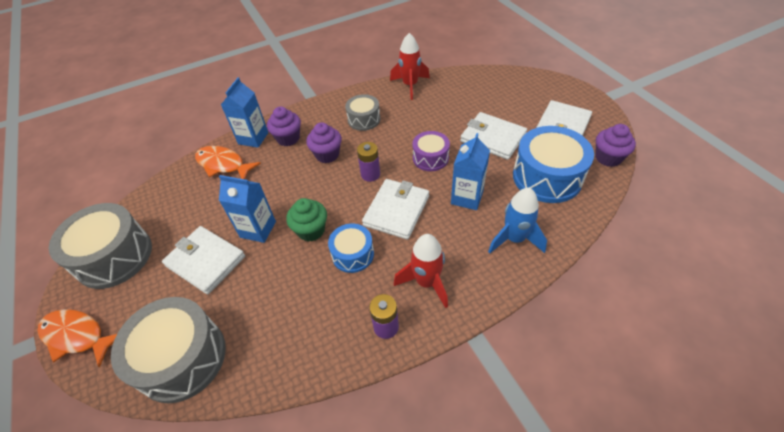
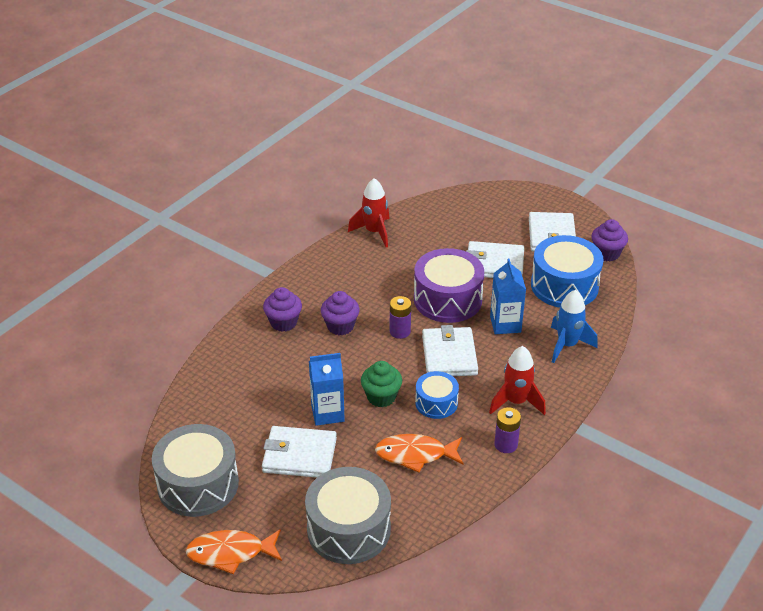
camera: 30 degrees left, 10 degrees down
orange fish [195,146,261,179] -> orange fish moved to [375,434,464,473]
blue carton [221,77,268,148] -> none
grey drum [345,94,380,131] -> none
purple drum [412,131,450,171] -> purple drum [414,248,484,323], size x1.77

==============================

Which lines of the data contain the string "none"? Copy each one.

blue carton [221,77,268,148] -> none
grey drum [345,94,380,131] -> none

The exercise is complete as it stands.